*** Opening of MATERIAL FOR THIS EXERCISE ***
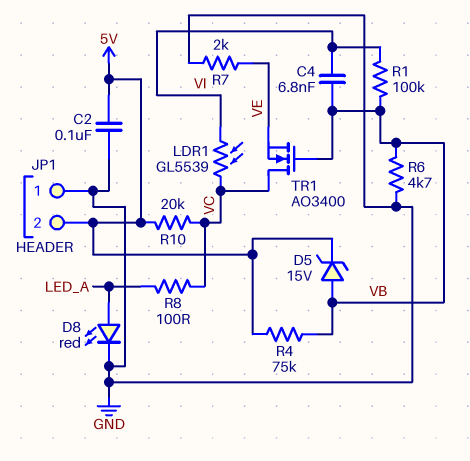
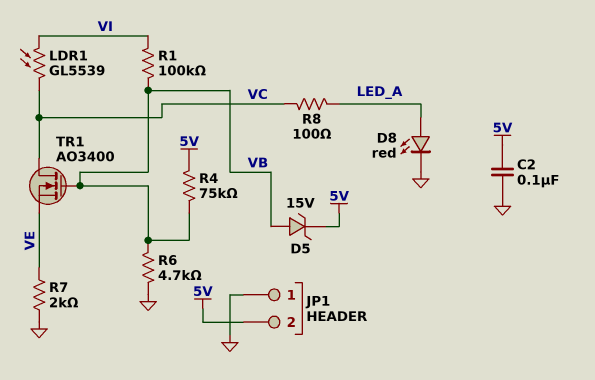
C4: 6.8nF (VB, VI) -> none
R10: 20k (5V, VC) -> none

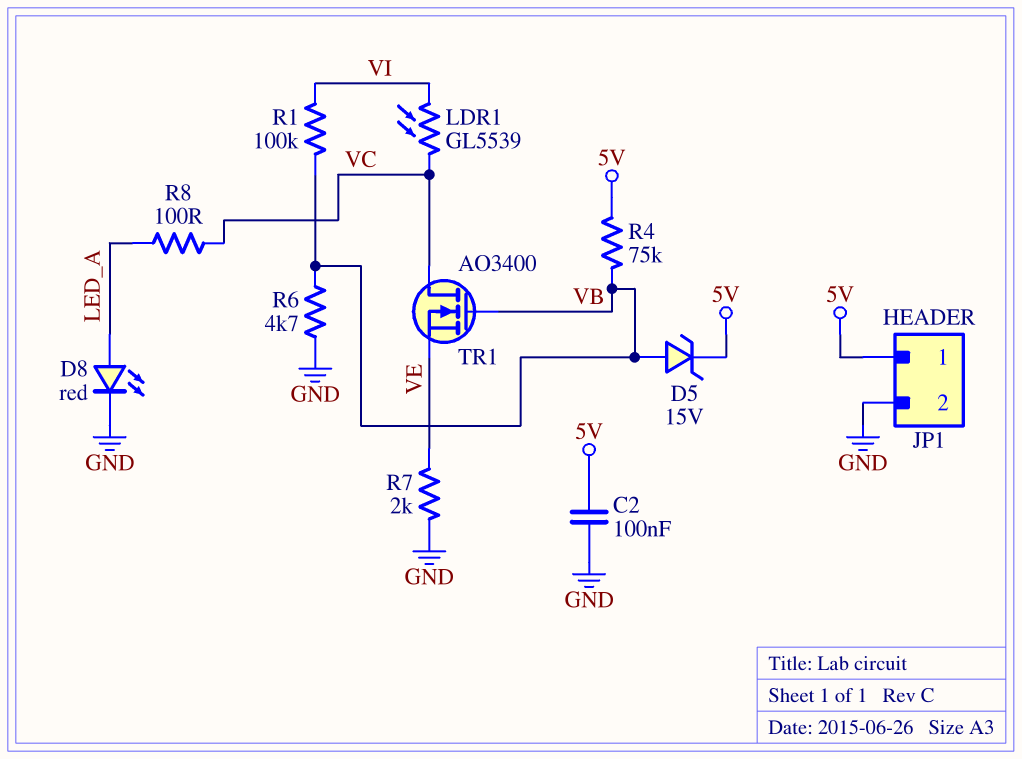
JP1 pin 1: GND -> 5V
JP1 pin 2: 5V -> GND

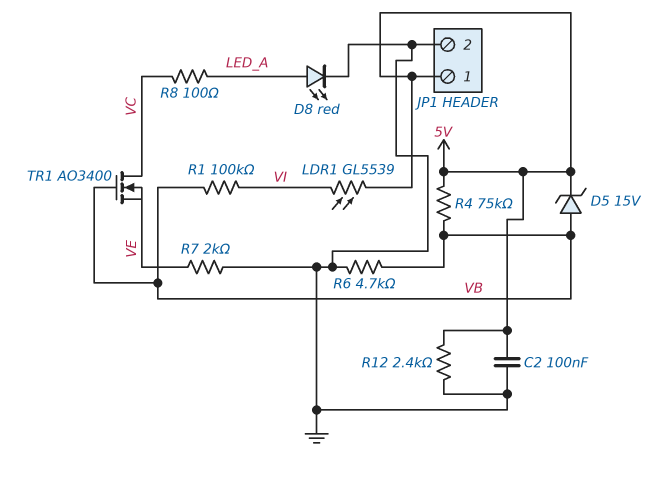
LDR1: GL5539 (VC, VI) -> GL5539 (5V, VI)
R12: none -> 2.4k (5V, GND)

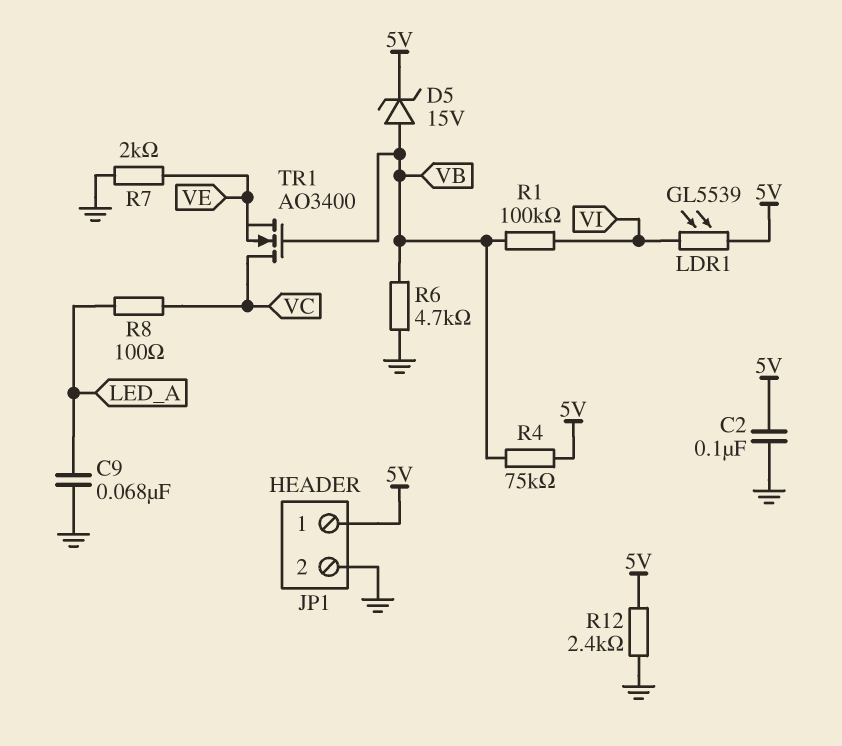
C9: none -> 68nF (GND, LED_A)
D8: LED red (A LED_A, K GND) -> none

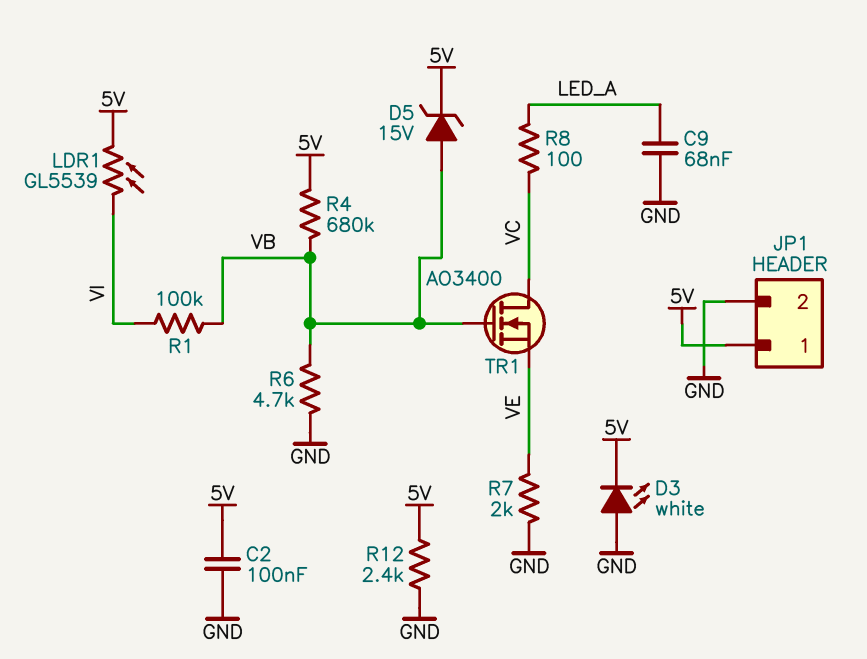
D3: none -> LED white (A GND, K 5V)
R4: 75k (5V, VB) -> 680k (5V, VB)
*** Close of MATERIAL FOR THIS EXERCISE ***
■ **WHAT THIS TASK INVOLVES**
Restate the records above word for word. Skip every picture.

■ **RESULT**
C4: 6.8nF (VB, VI) -> none
R10: 20k (5V, VC) -> none

JP1 pin 1: GND -> 5V
JP1 pin 2: 5V -> GND

LDR1: GL5539 (VC, VI) -> GL5539 (5V, VI)
R12: none -> 2.4k (5V, GND)

C9: none -> 68nF (GND, LED_A)
D8: LED red (A LED_A, K GND) -> none

D3: none -> LED white (A GND, K 5V)
R4: 75k (5V, VB) -> 680k (5V, VB)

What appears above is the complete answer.